Task goal: How many lines of these entries hold the string "gris"? Reply with the number alone.
= Beginning of Section =
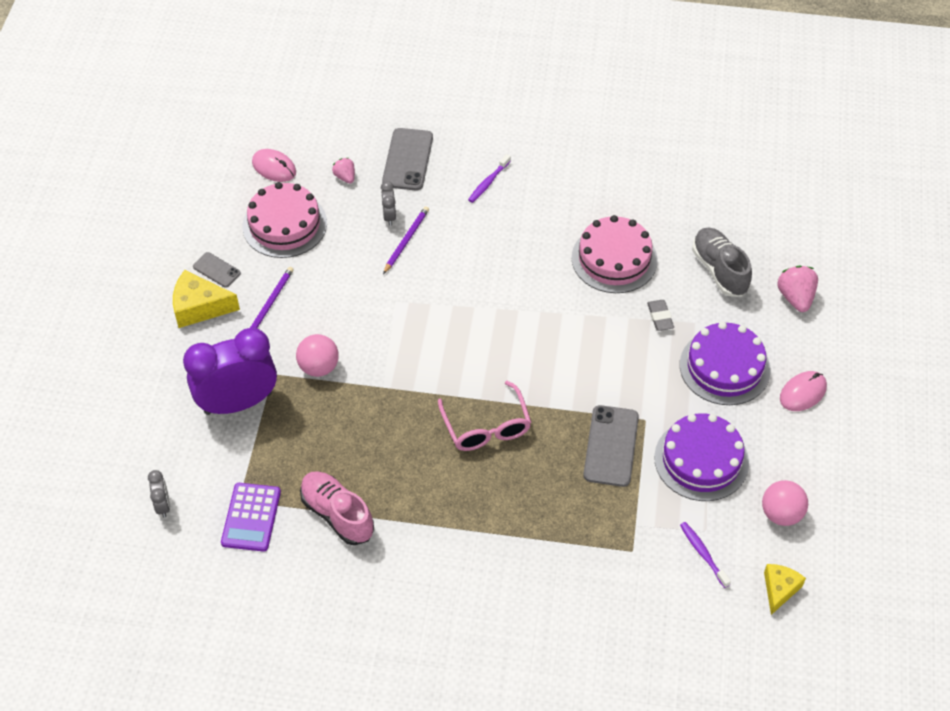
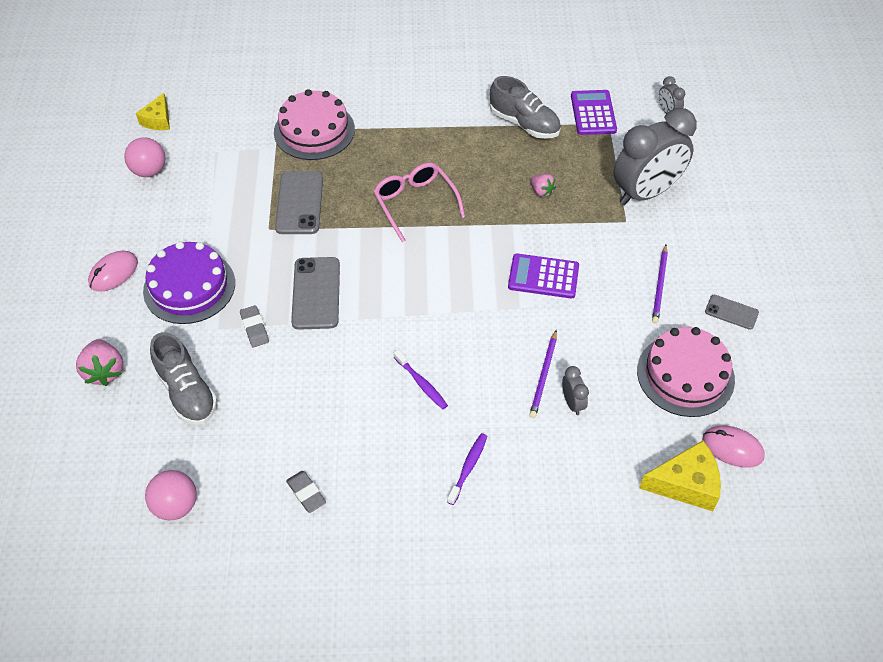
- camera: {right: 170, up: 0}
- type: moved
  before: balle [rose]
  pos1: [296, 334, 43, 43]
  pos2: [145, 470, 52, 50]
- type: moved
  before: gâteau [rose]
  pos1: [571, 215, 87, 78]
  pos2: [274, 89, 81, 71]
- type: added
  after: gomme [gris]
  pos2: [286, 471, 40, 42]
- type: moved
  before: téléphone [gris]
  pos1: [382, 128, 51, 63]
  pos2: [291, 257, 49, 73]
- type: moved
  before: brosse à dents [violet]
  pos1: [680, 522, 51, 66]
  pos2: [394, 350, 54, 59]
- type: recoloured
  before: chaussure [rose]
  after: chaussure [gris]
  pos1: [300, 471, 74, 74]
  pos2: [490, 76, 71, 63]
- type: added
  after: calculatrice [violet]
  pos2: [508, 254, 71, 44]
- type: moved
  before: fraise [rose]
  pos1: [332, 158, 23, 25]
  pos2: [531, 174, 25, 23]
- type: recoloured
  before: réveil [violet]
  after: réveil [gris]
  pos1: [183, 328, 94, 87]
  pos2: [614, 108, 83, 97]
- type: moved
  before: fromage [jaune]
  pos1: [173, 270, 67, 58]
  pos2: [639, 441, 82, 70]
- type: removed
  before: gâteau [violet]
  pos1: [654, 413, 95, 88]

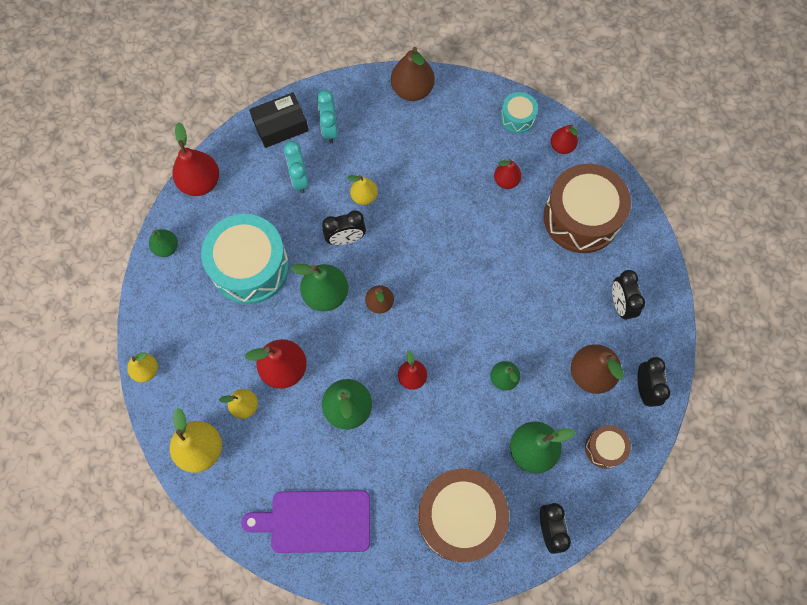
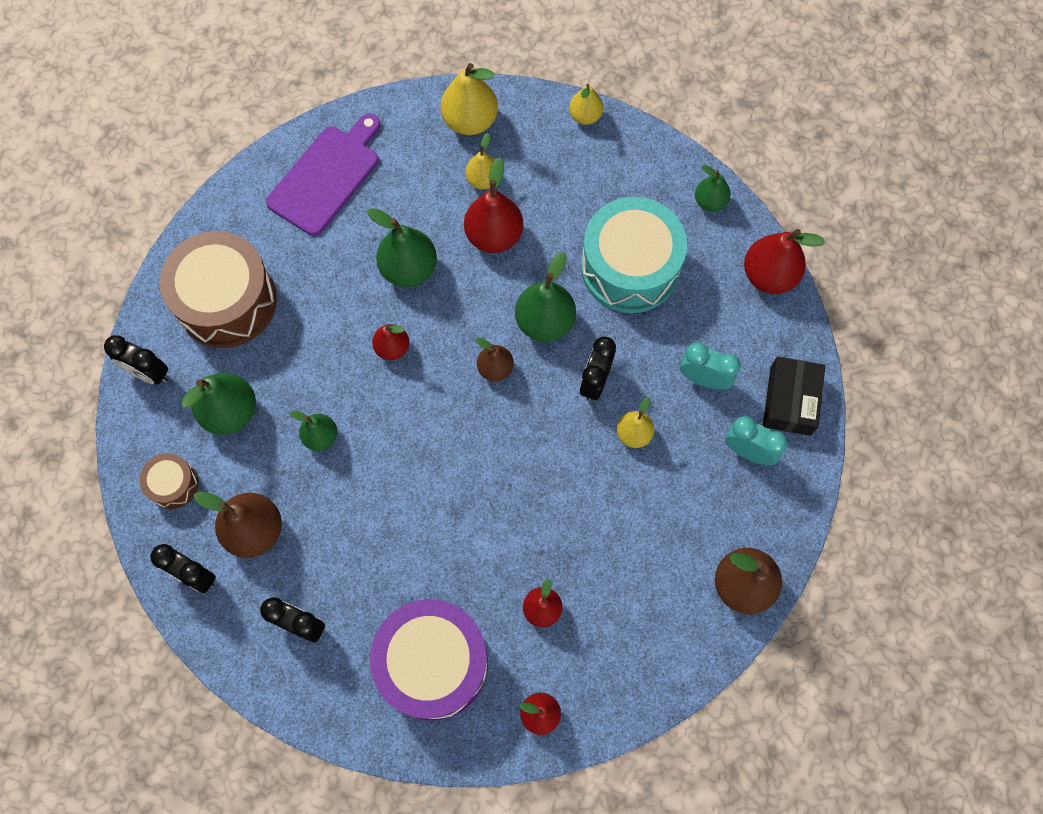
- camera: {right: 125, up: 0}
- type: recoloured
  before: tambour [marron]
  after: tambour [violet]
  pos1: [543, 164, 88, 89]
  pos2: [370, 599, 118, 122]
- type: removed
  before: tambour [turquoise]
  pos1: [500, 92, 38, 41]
= End of Section =
Written answer: 4